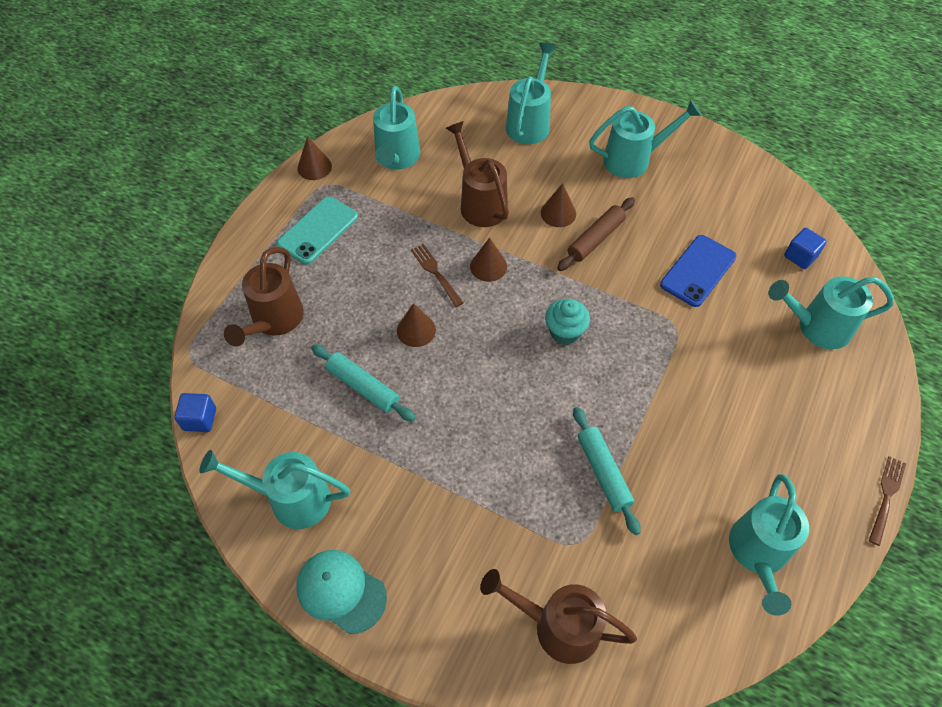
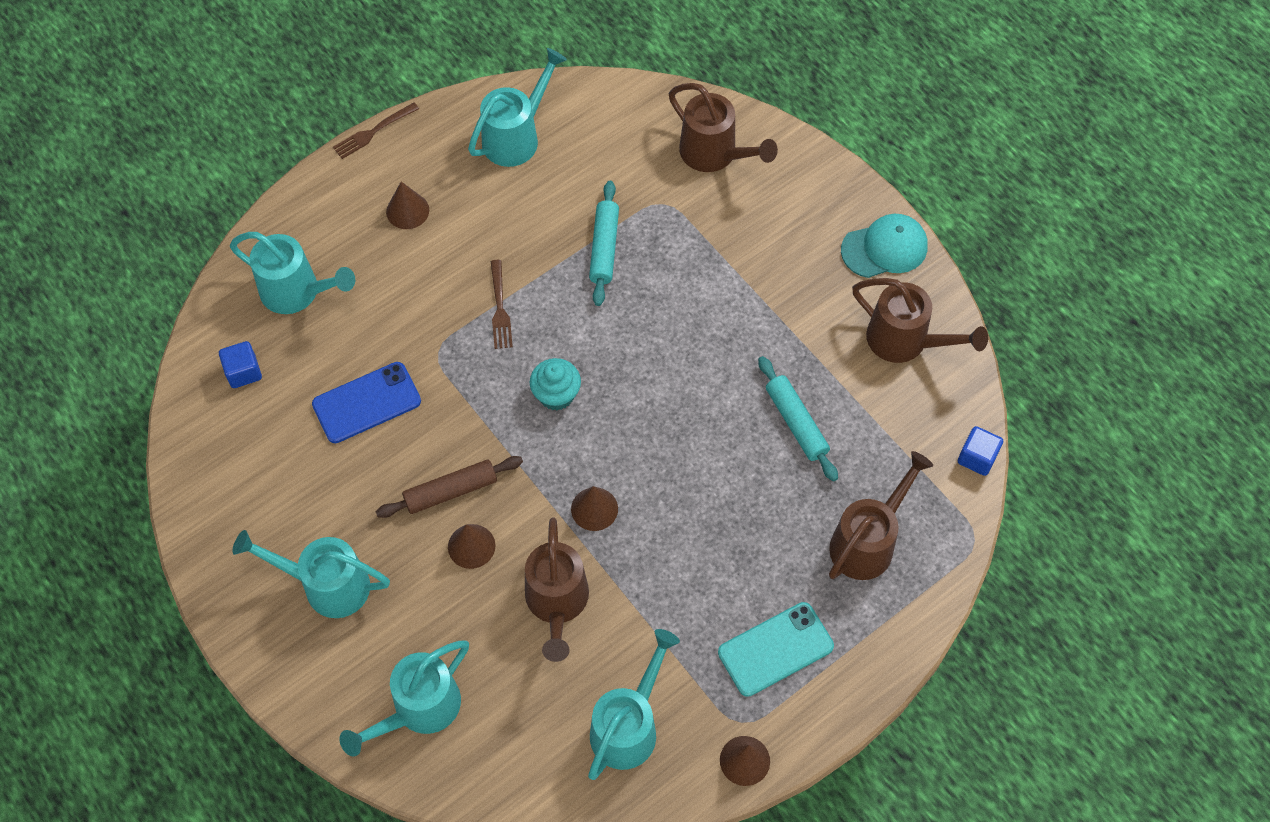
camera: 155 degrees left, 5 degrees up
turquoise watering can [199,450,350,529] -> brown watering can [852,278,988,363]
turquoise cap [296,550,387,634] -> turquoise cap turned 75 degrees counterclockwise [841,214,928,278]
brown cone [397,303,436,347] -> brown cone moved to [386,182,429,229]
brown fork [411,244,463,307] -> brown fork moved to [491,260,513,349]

WHAT THE TASK ASKS:
Find the line that contains "turquoise cap [296,550,387,634]". Repeat it and every line after it, exactly as written, up to and including the last line of the records above.

THE COMPLETED TASK:
turquoise cap [296,550,387,634] -> turquoise cap turned 75 degrees counterclockwise [841,214,928,278]
brown cone [397,303,436,347] -> brown cone moved to [386,182,429,229]
brown fork [411,244,463,307] -> brown fork moved to [491,260,513,349]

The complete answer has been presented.